## WHAT YOU ARE ASKED TO DO
Every record below should be copied exactly, with the pictures left out.
GIVEN DATA: Begin
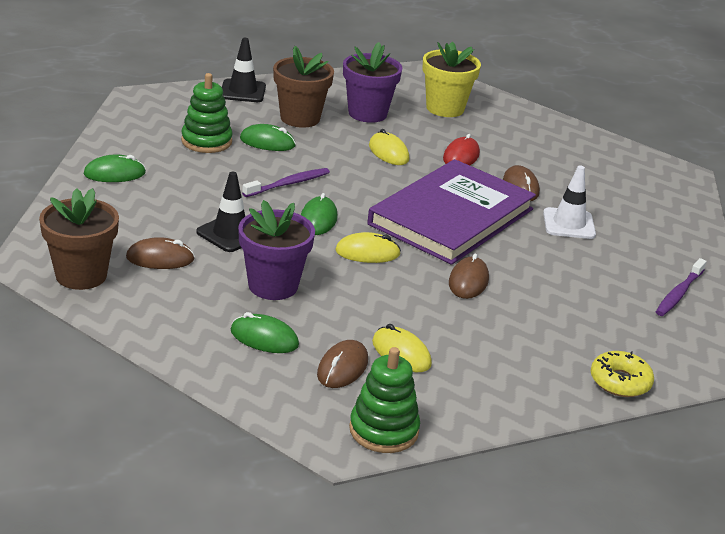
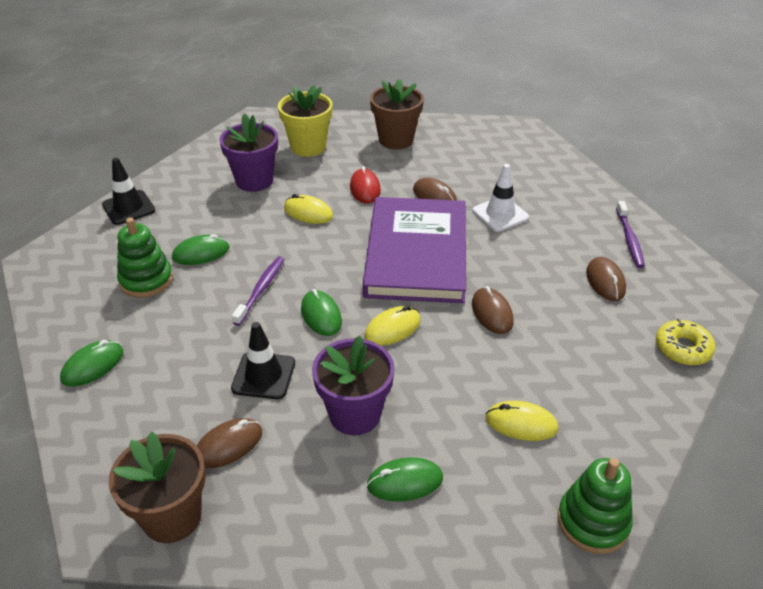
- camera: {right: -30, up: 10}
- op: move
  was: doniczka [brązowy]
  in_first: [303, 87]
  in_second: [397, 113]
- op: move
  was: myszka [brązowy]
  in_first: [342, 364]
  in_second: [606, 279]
GIVEN DATA: End
## TASK OUTPUT
- camera: {right: -30, up: 10}
- op: move
  was: doniczka [brązowy]
  in_first: [303, 87]
  in_second: [397, 113]
- op: move
  was: myszka [brązowy]
  in_first: [342, 364]
  in_second: [606, 279]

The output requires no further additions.